PROBLEM TO SOLVE
Repeat the data exactly, leaving out any image.

THE DATA
================
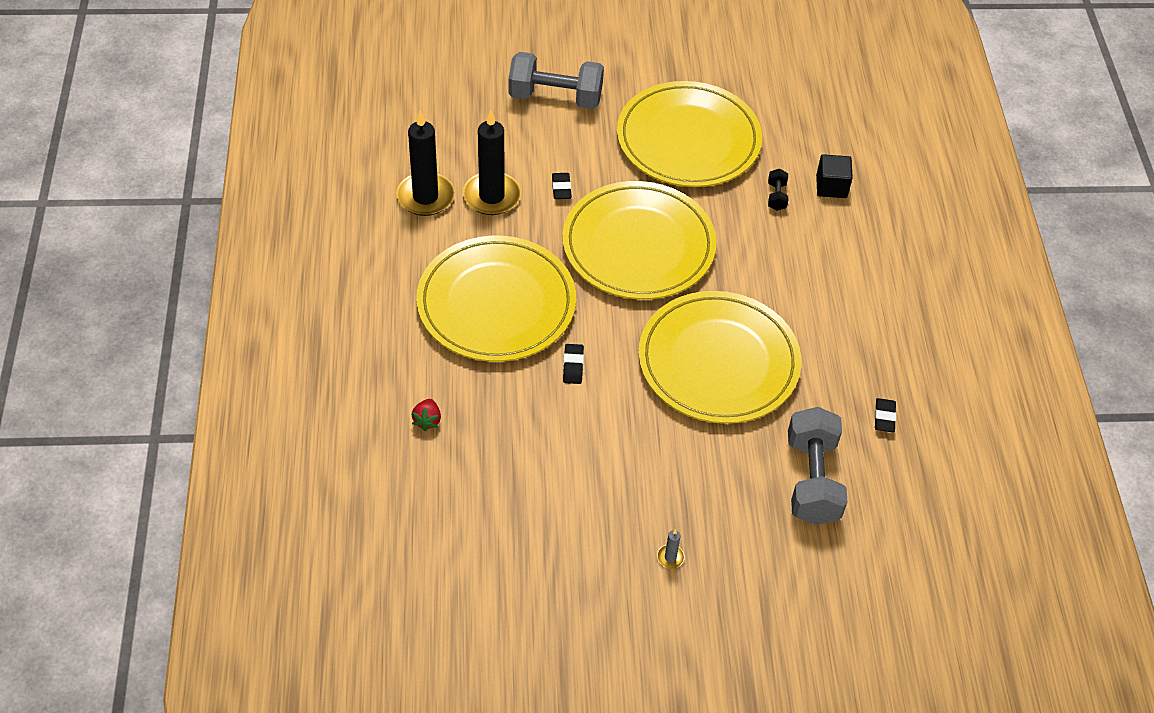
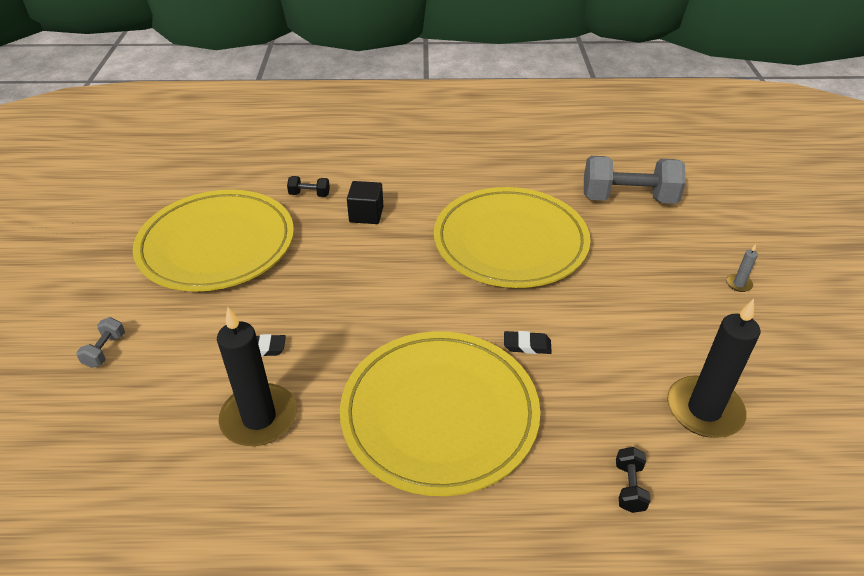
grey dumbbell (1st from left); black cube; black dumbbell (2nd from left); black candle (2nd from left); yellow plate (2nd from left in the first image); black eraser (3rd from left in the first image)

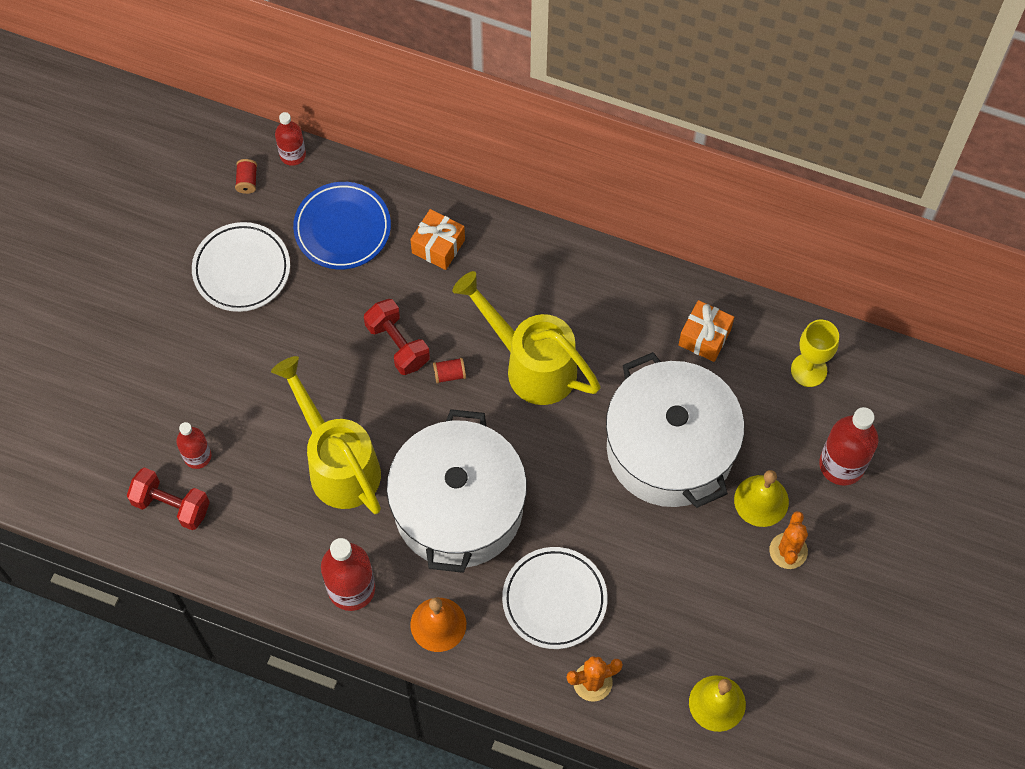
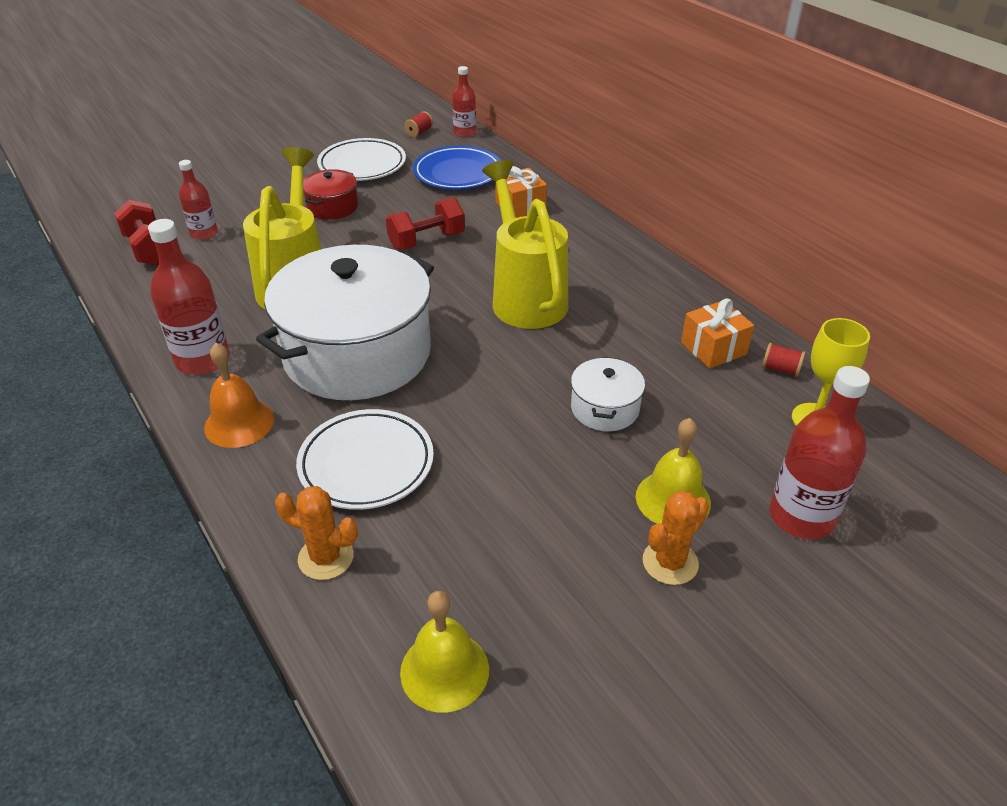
red pot; red dumbbell (2nd from left); white pot (2nd from left); red spool (2nd from left)

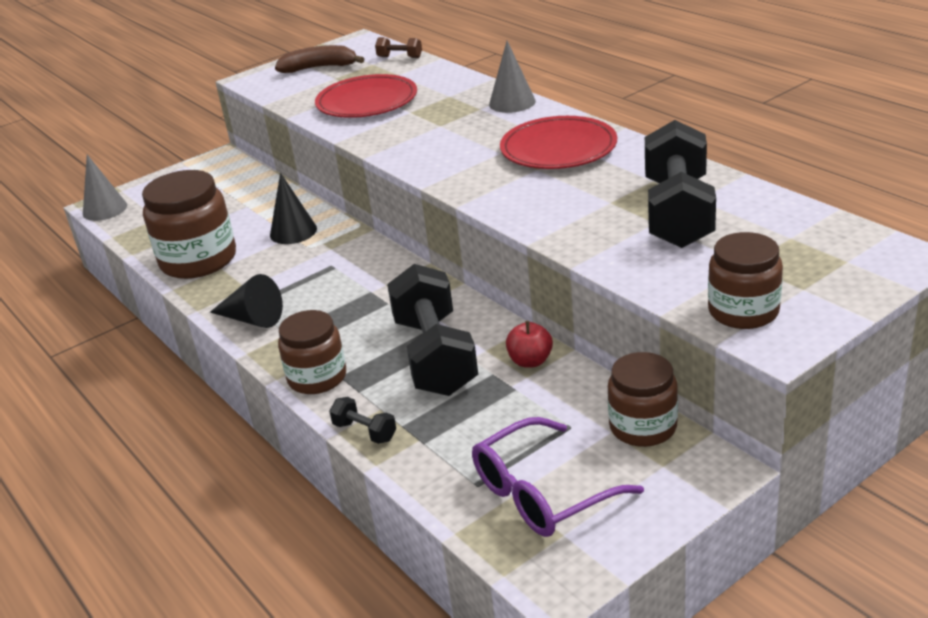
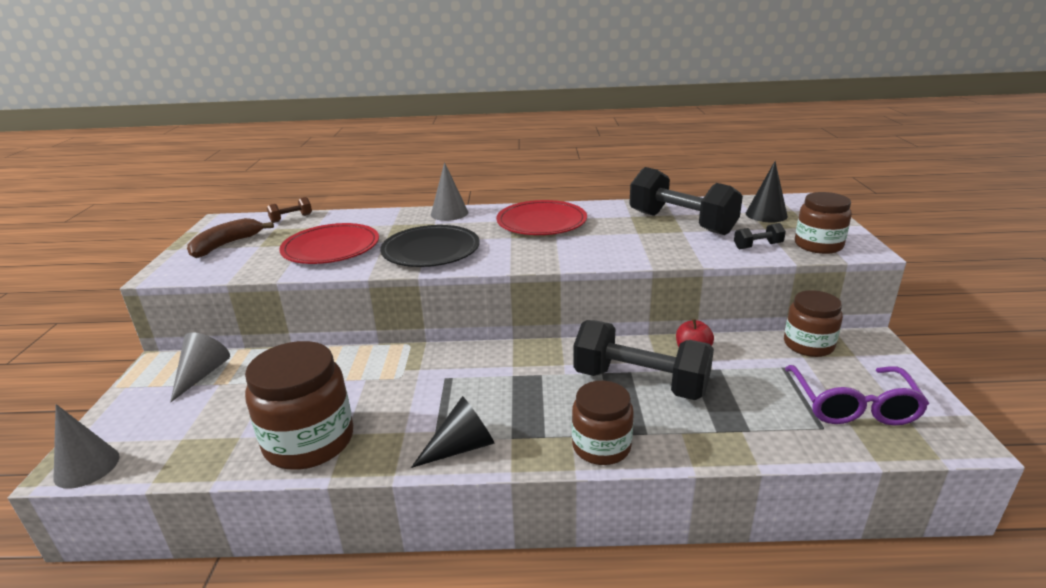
grey cone (2nd from left); black plate; black dumbbell (3rd from left); black cone (2nd from left)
================
EXERCISE RESULT
grey dumbbell (1st from left); black cube; black dumbbell (2nd from left); black candle (2nd from left); yellow plate (2nd from left in the first image); black eraser (3rd from left in the first image)

red pot; red dumbbell (2nd from left); white pot (2nd from left); red spool (2nd from left)

grey cone (2nd from left); black plate; black dumbbell (3rd from left); black cone (2nd from left)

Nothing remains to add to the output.